[Object state comparisons]
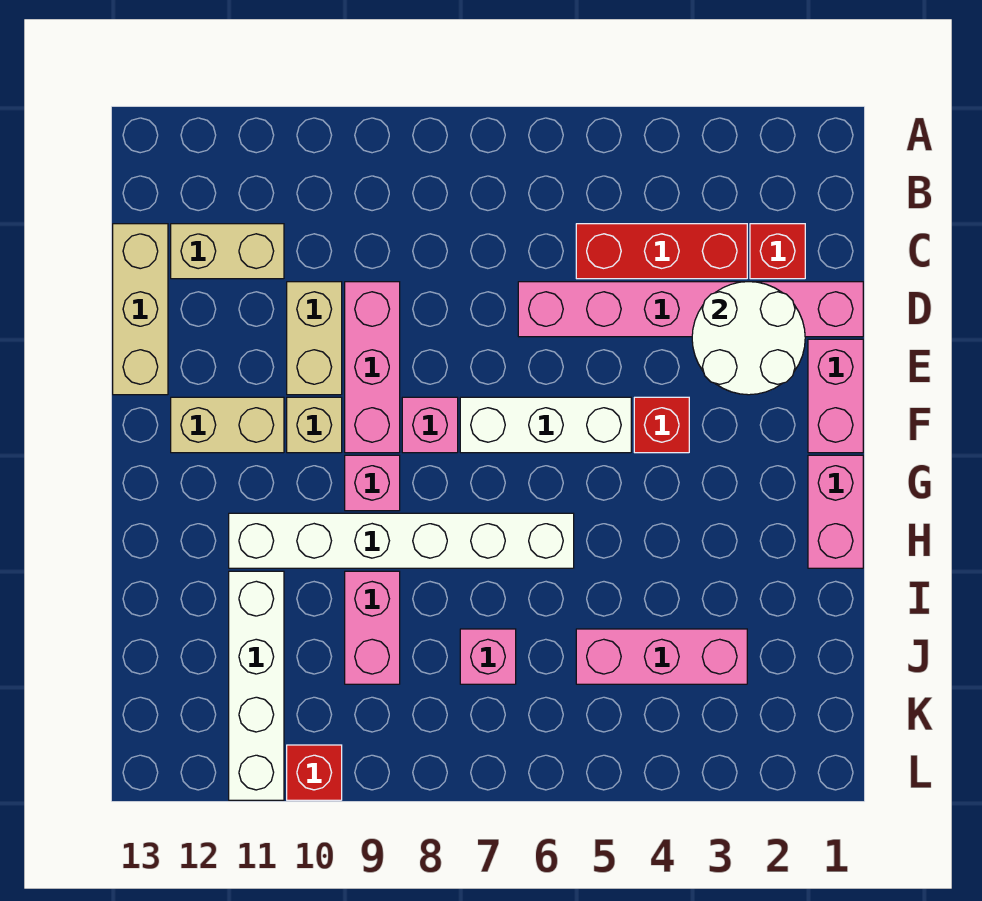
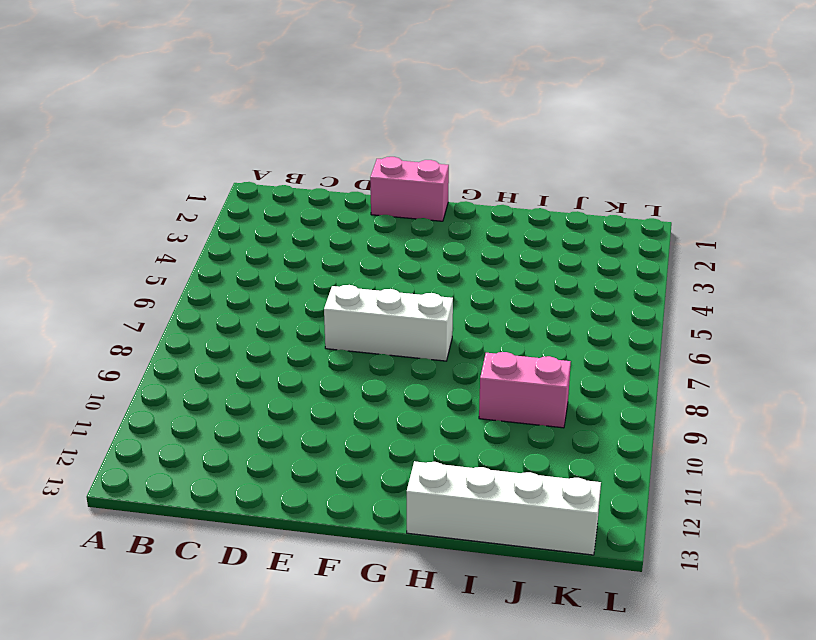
white brick E7:G7 level 1 -> white brick F5:F7 level 1
white brick H13:K13 level 1 -> white brick I11:L11 level 1
none -> red brick C2 level 1
none -> red brick C3:C5 level 1
none -> tan brick C11:C12 level 1

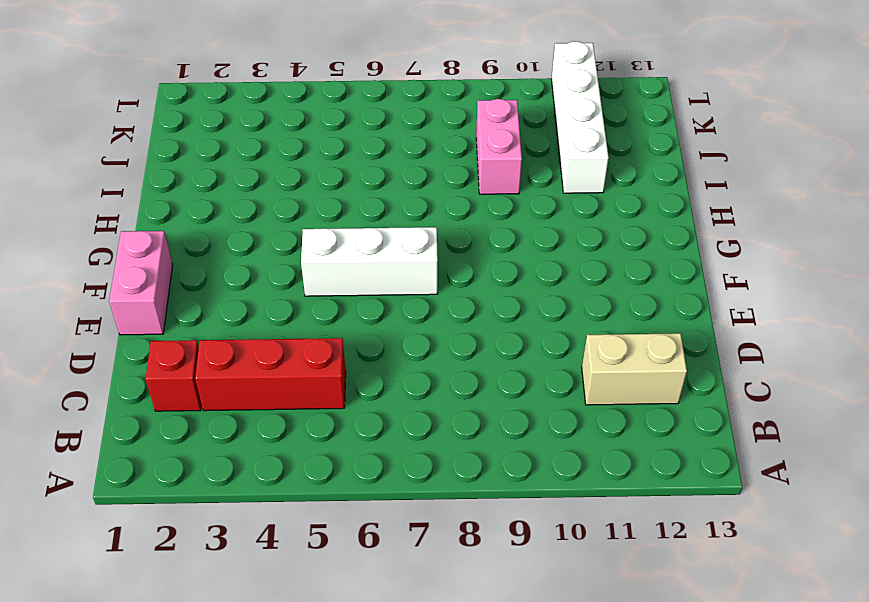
none -> tan brick C13:E13 level 1
none -> pink brick D1:D6 level 1
none -> pink brick D9:F9 level 1

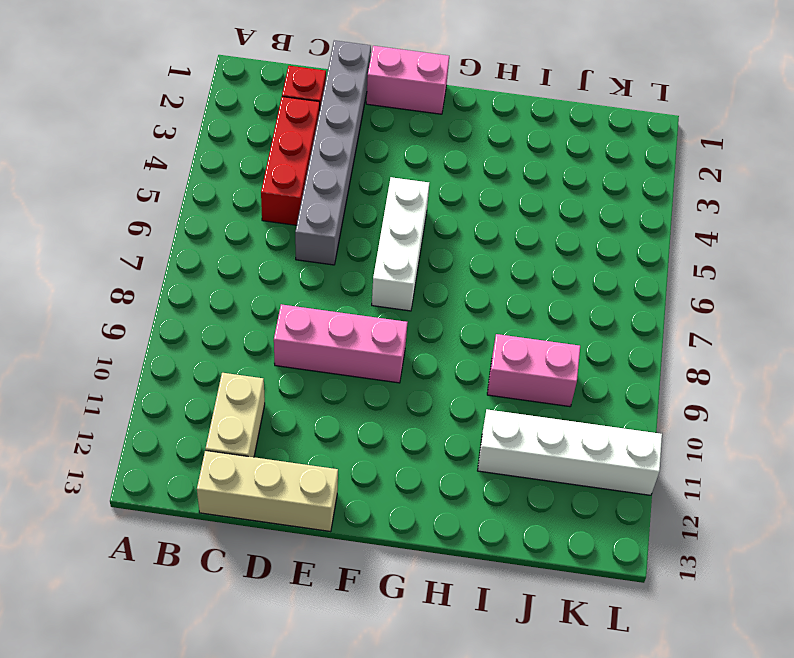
grey brick D1:D6 level 1 -> pink brick D1:D6 level 1
none -> tan brick D10:E10 level 1
none -> red brick F4 level 1
none -> pink brick F8 level 1

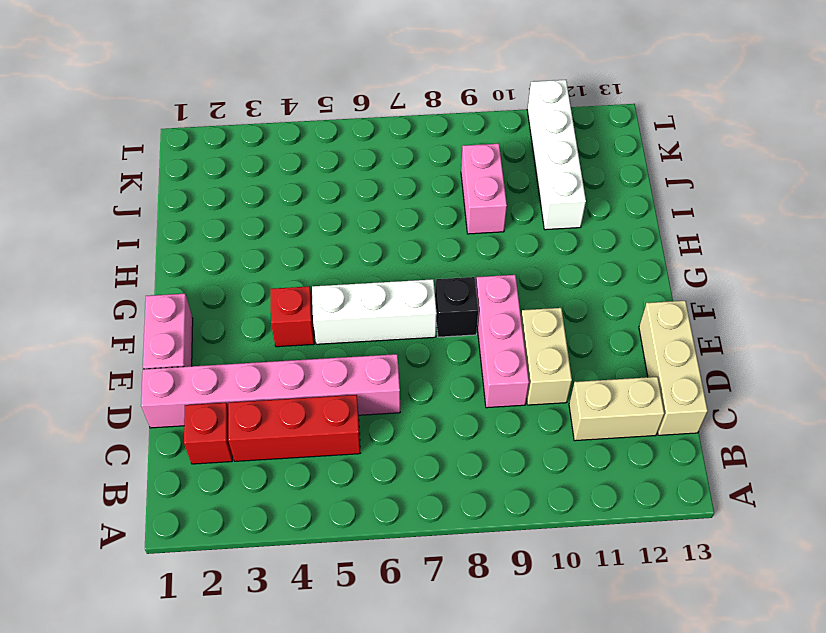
black brick F8 level 1 -> pink brick F8 level 1
none -> tan brick F10 level 1
none -> tan brick F11:F12 level 1
none -> pink brick G1:H1 level 1

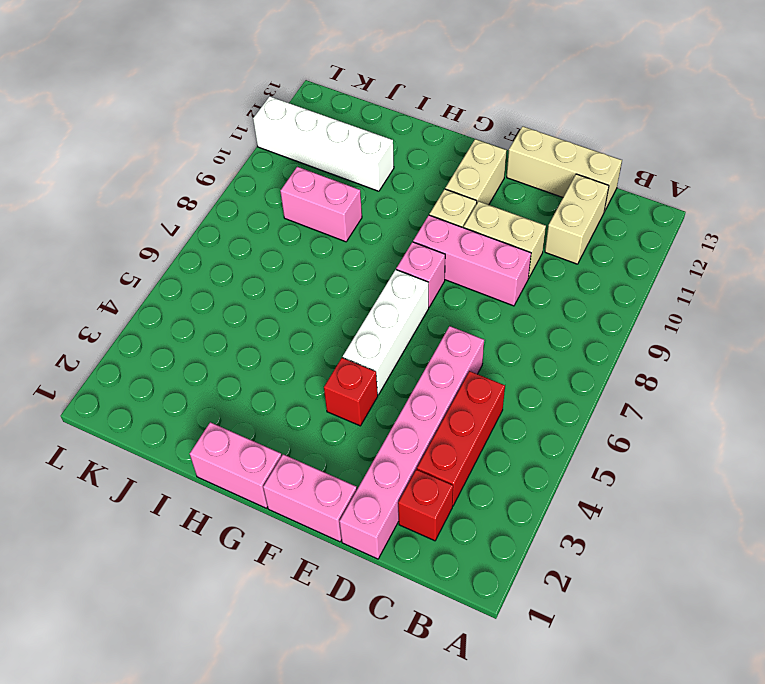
none -> pink brick G9 level 1
none -> white brick H6:H11 level 1
none -> pink brick J3:J5 level 1

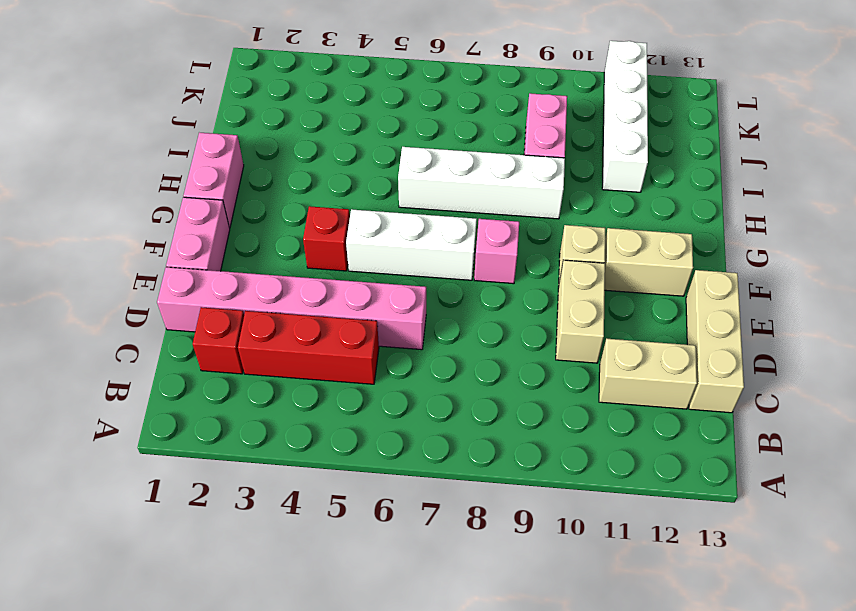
white brick H6:H9 level 1 -> white brick H6:H11 level 1
none -> pink brick D9:F9 level 1
none -> pink brick G9 level 1
none -> pink brick J3:J5 level 1

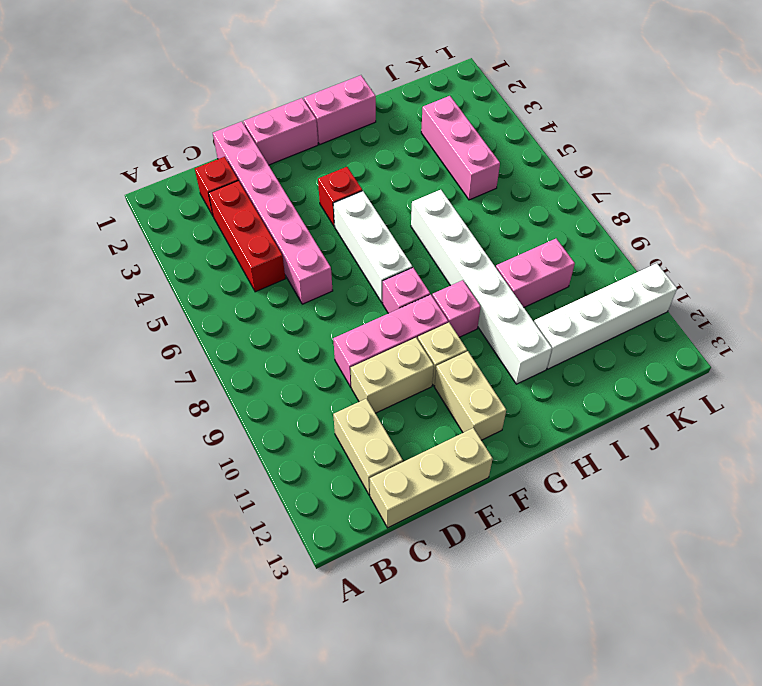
none -> pink brick J7 level 1
none -> red brick L10 level 1
none -> white round brick D2:E3 level 2

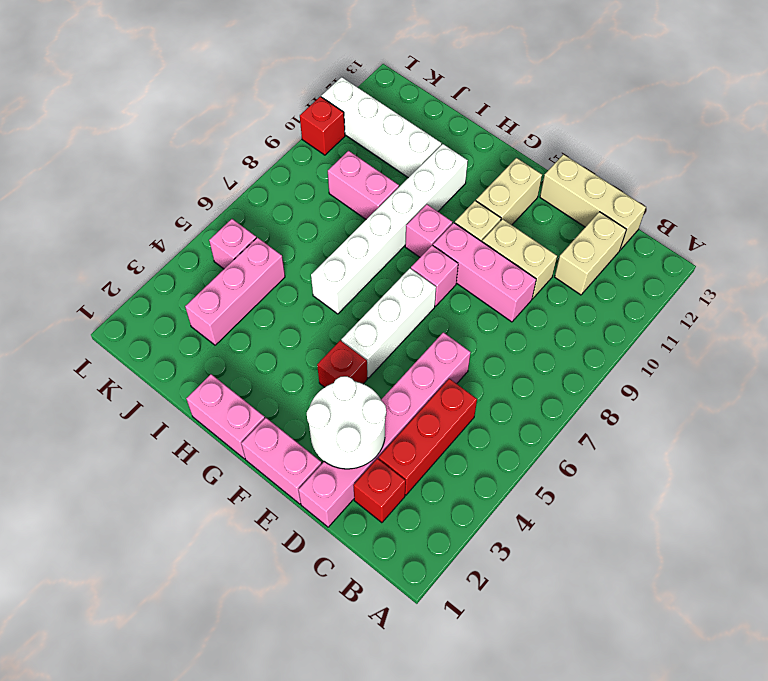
pink brick K5 level 1 -> pink brick J7 level 1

* EXERCISE DETAILS: Your task is to collect every line above that contains the word "white".

* RESULT BELOW:
white brick E7:G7 level 1 -> white brick F5:F7 level 1
white brick H13:K13 level 1 -> white brick I11:L11 level 1
none -> white brick H6:H11 level 1
white brick H6:H9 level 1 -> white brick H6:H11 level 1
none -> white round brick D2:E3 level 2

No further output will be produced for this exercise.